→ WHAT IS NEEDED: Return exactly the span of lines that opens with the line containing "camera: 15 degrees right, 5 degrees up" and closes with the last line of the data, inclusive.

---------- INPUT MATERIAL ----------

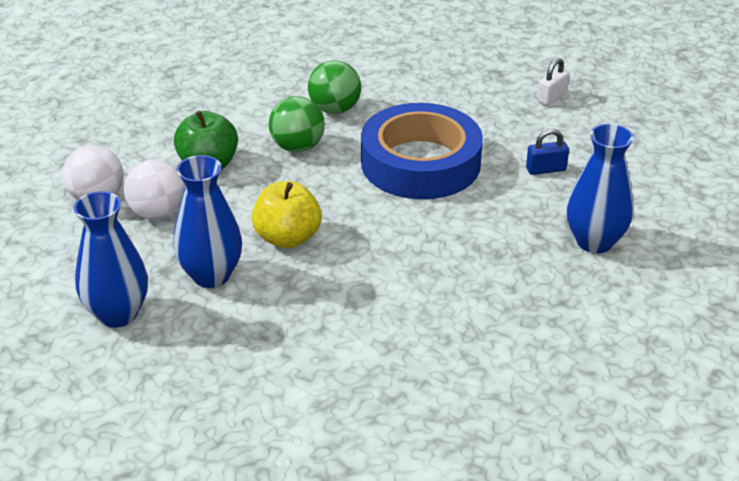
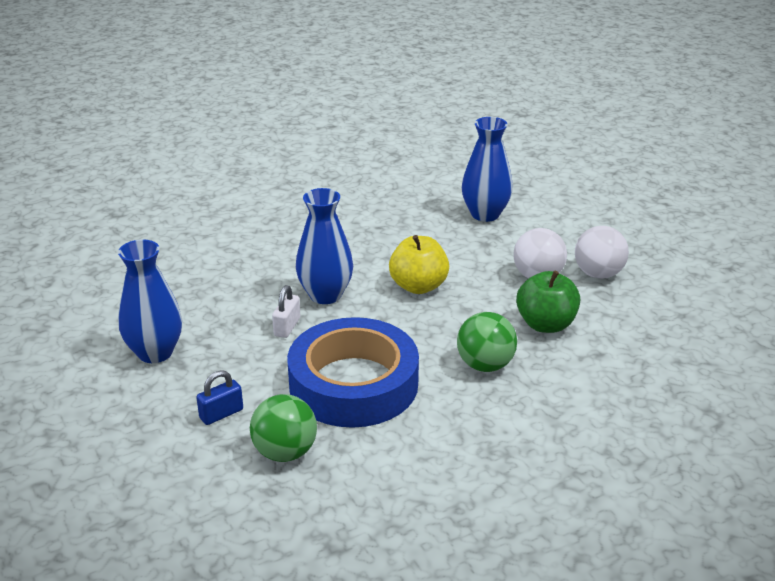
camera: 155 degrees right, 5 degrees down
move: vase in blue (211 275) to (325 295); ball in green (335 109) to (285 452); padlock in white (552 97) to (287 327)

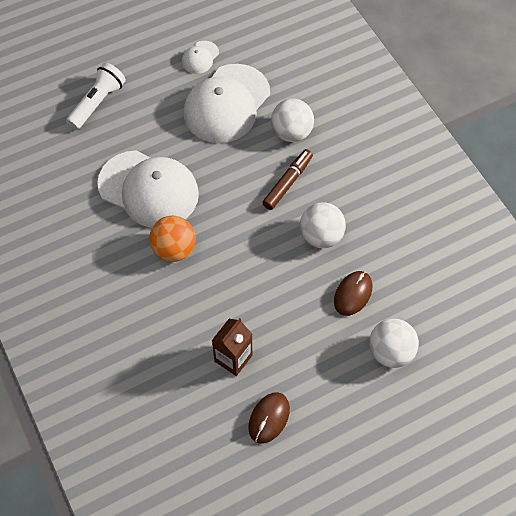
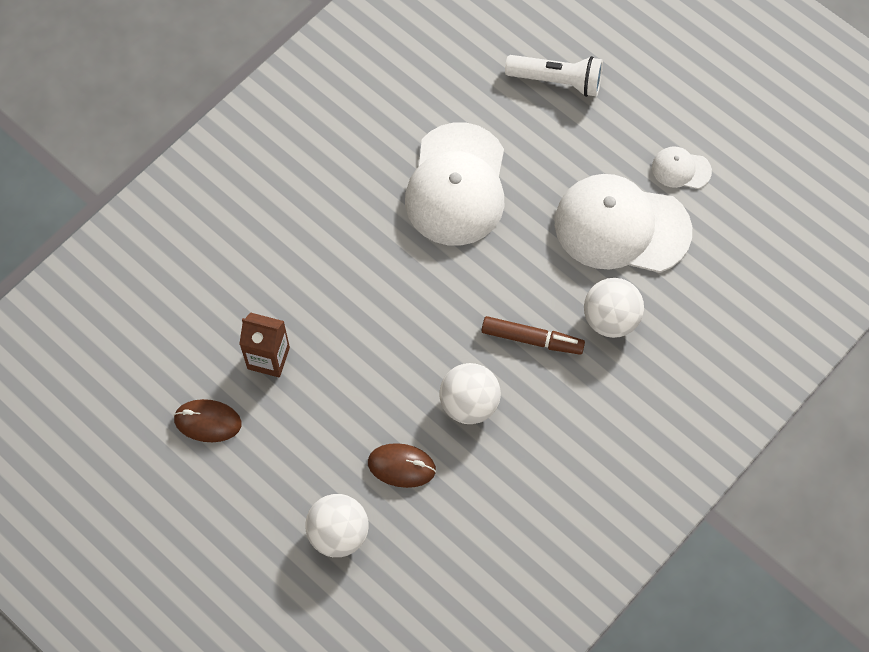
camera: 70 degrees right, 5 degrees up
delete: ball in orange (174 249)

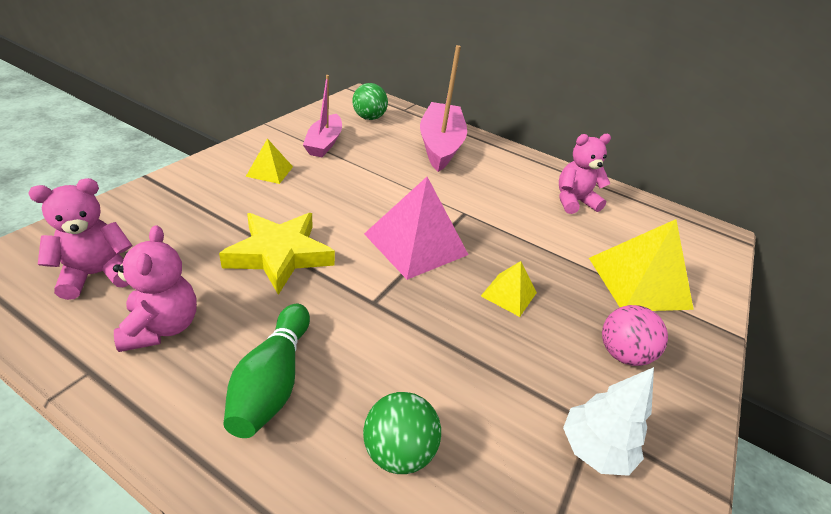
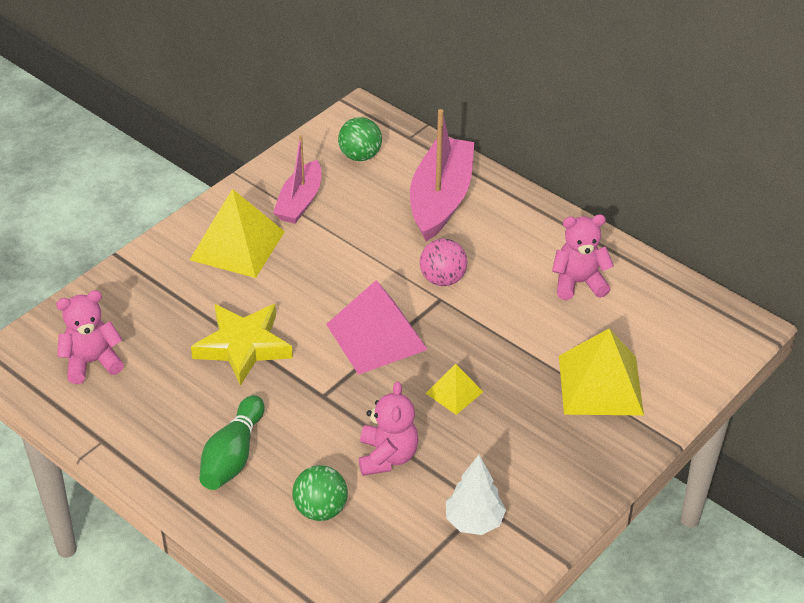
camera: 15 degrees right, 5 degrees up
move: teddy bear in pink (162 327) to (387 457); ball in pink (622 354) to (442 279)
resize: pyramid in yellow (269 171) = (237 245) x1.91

----------

→ TASK RESULT:
camera: 15 degrees right, 5 degrees up
move: teddy bear in pink (162 327) to (387 457); ball in pink (622 354) to (442 279)
resize: pyramid in yellow (269 171) = (237 245) x1.91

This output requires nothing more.